## [What the task asks]
An exact copy of the data is required; the images should not appear in it.

## [Given material]
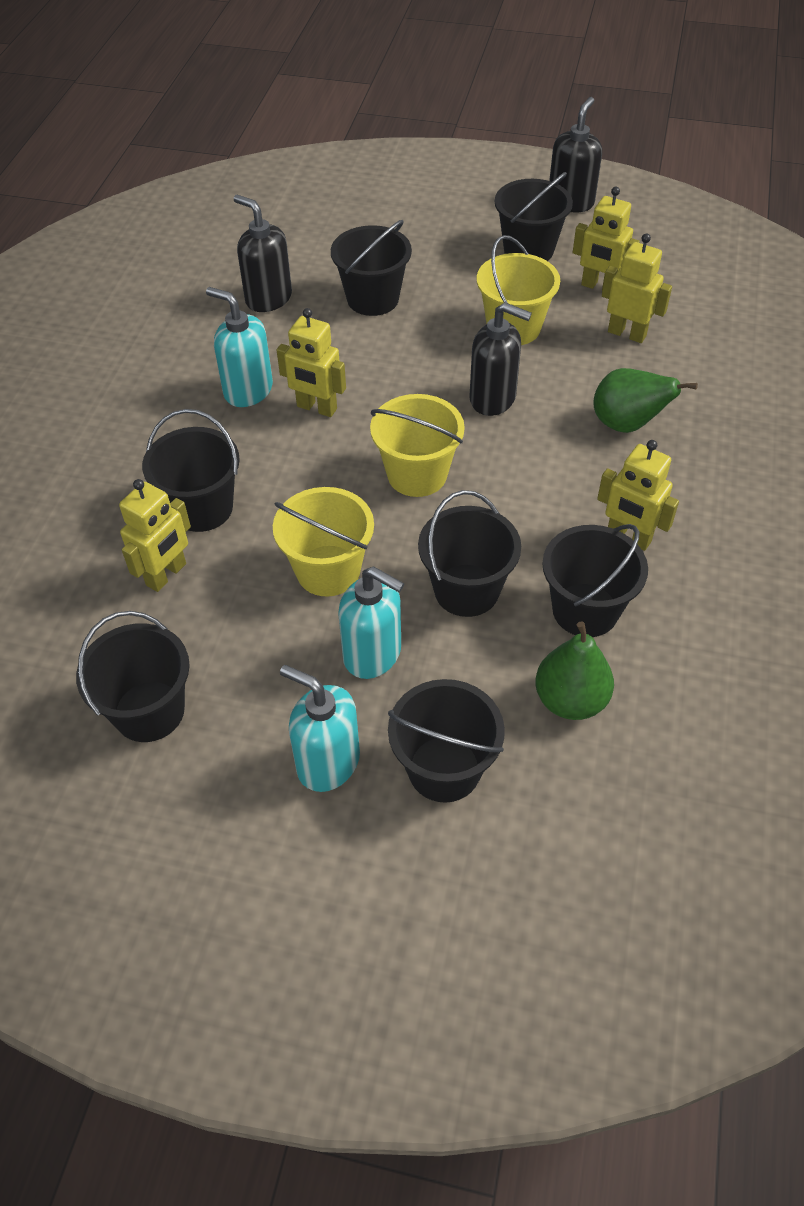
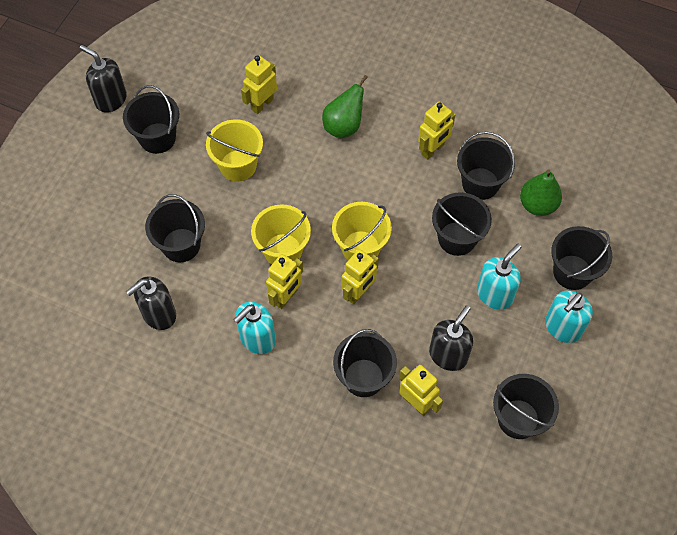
camera: 80 degrees left, 10 degrees up
(328, 571) = (429, 309): yellow bucket -> yellow bucket (283, 250)
(493, 398) = (303, 192): black soap dispenser -> black soap dispenser (448, 355)
(599, 287) = (211, 107): yellow robot -> yellow robot (358, 293)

## [Task output]
camera: 80 degrees left, 10 degrees up
(328, 571) = (429, 309): yellow bucket -> yellow bucket (283, 250)
(493, 398) = (303, 192): black soap dispenser -> black soap dispenser (448, 355)
(599, 287) = (211, 107): yellow robot -> yellow robot (358, 293)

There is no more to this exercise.